> _What is required_
When the line containing "in_first: [417, 176]" appears in the data below, begin copying there and stop only after the line containing "in_first: [355, 147]".

Scene comparison data:
-*-

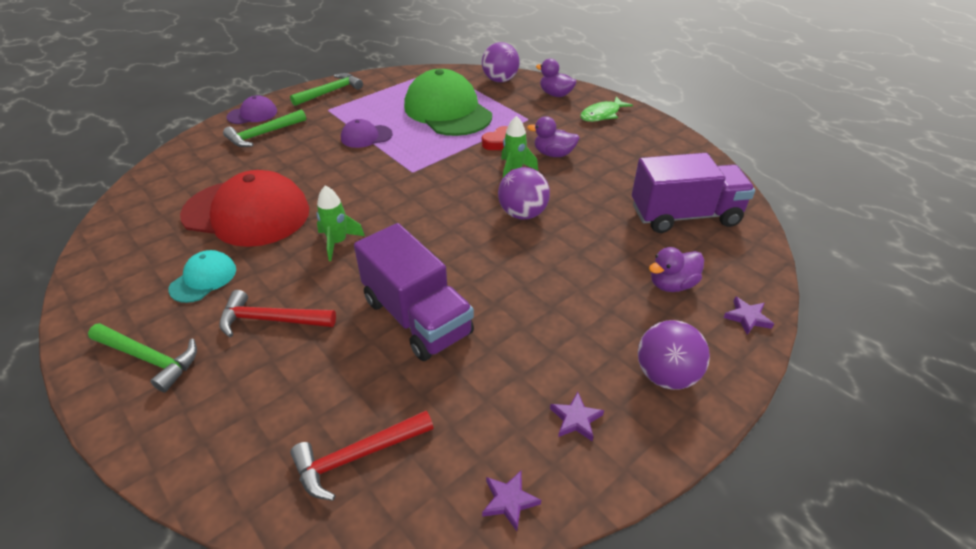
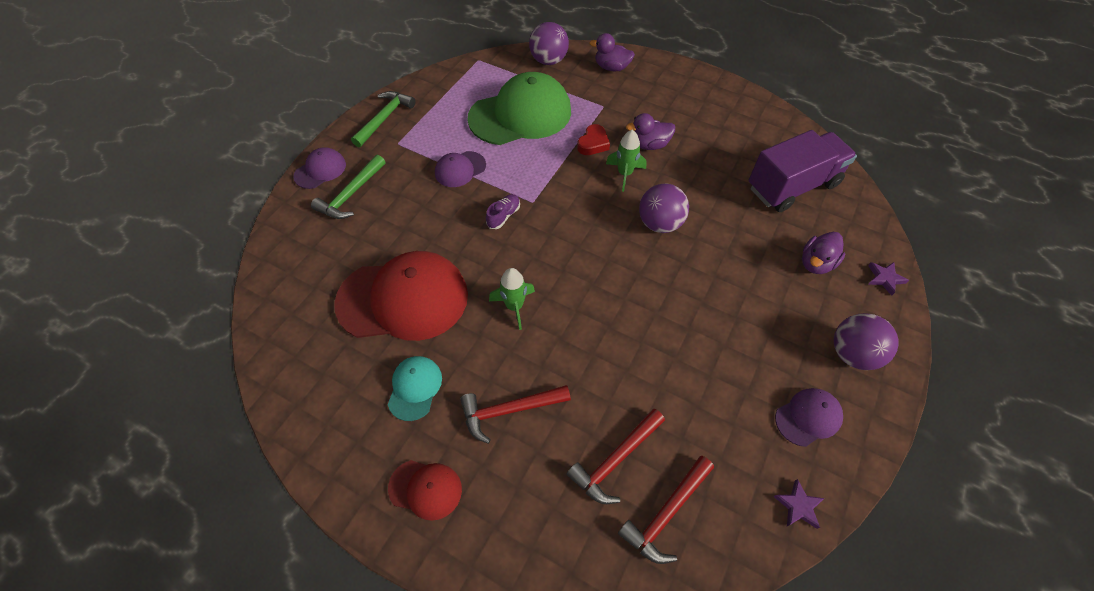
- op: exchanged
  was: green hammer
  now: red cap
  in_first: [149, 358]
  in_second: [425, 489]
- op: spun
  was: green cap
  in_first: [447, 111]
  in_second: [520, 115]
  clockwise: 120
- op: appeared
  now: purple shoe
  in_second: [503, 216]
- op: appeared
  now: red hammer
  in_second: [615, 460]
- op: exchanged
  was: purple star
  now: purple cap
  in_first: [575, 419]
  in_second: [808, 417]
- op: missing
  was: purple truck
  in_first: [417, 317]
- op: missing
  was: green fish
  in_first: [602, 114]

-*-

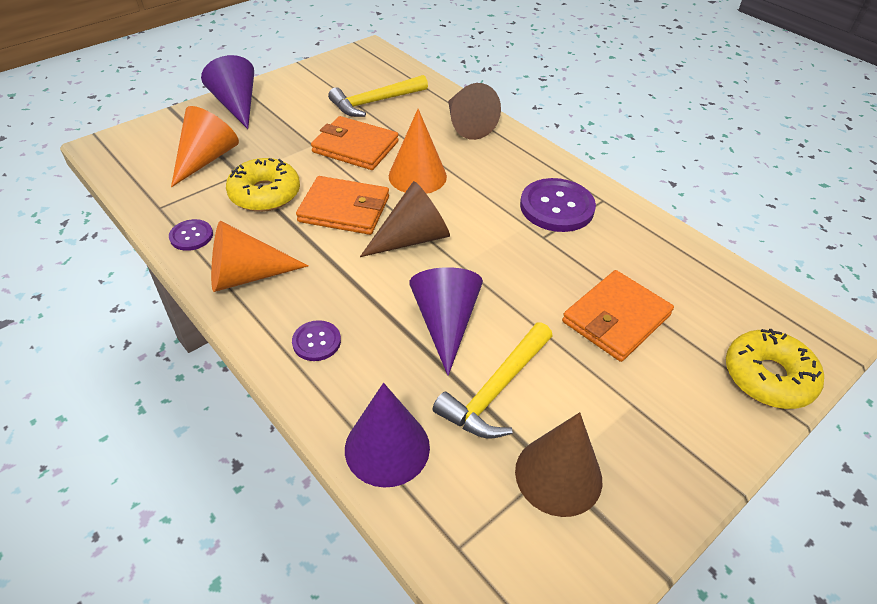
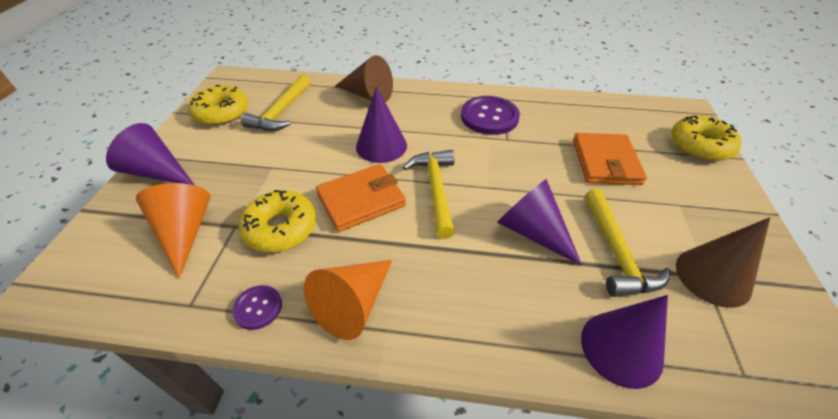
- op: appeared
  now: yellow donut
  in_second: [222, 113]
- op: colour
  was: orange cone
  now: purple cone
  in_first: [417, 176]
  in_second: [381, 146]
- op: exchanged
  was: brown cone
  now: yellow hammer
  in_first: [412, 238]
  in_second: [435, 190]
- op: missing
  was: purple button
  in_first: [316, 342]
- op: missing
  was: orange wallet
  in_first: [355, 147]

-*-

> _Exercise solution_
  in_first: [417, 176]
  in_second: [381, 146]
- op: exchanged
  was: brown cone
  now: yellow hammer
  in_first: [412, 238]
  in_second: [435, 190]
- op: missing
  was: purple button
  in_first: [316, 342]
- op: missing
  was: orange wallet
  in_first: [355, 147]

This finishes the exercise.